§ Exercise description: Restate verbatim the span of lines below between the line with "wardrobe: (411, 422)" and the line with "spiral stairs: (81, 150)", including those two lines, and only that span.

§ Information provided:
==*==

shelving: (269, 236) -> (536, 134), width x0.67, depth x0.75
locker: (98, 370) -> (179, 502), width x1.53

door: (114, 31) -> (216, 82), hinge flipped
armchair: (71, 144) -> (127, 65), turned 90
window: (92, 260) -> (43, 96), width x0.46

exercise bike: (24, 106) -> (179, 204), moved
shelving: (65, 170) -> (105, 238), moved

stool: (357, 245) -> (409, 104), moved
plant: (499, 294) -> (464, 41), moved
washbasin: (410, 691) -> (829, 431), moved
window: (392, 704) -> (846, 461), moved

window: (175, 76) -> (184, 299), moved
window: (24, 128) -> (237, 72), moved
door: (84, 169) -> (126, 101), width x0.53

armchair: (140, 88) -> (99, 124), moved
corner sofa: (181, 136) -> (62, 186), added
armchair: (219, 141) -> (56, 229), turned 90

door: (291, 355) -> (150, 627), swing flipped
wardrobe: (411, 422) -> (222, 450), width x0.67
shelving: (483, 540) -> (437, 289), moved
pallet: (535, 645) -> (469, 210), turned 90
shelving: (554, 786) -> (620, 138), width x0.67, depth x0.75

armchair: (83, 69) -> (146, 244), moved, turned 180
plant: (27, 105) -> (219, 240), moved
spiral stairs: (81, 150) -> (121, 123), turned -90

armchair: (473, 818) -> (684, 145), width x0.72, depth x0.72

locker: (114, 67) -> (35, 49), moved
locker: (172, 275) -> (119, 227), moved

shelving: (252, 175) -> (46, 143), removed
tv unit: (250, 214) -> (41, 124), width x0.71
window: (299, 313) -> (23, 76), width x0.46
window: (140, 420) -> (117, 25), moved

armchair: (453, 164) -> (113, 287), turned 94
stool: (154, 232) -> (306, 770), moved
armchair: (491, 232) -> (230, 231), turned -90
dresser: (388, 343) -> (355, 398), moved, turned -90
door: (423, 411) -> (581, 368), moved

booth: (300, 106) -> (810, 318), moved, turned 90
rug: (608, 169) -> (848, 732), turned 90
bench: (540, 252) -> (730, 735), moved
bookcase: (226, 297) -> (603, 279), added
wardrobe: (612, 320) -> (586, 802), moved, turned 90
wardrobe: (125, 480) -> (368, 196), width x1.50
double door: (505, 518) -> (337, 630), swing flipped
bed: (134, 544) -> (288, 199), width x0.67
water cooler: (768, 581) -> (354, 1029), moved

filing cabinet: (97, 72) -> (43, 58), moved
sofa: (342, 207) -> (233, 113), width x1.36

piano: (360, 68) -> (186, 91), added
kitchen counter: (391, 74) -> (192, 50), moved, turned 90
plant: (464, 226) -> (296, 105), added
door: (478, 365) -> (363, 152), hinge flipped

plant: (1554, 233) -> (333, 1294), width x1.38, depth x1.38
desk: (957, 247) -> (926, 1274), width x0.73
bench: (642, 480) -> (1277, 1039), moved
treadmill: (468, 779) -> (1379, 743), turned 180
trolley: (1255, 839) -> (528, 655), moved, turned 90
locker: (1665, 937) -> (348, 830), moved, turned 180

==*==

§ Written answer:
wardrobe: (411, 422) -> (222, 450), width x0.67
shelving: (483, 540) -> (437, 289), moved
pallet: (535, 645) -> (469, 210), turned 90
shelving: (554, 786) -> (620, 138), width x0.67, depth x0.75

armchair: (83, 69) -> (146, 244), moved, turned 180
plant: (27, 105) -> (219, 240), moved
spiral stairs: (81, 150) -> (121, 123), turned -90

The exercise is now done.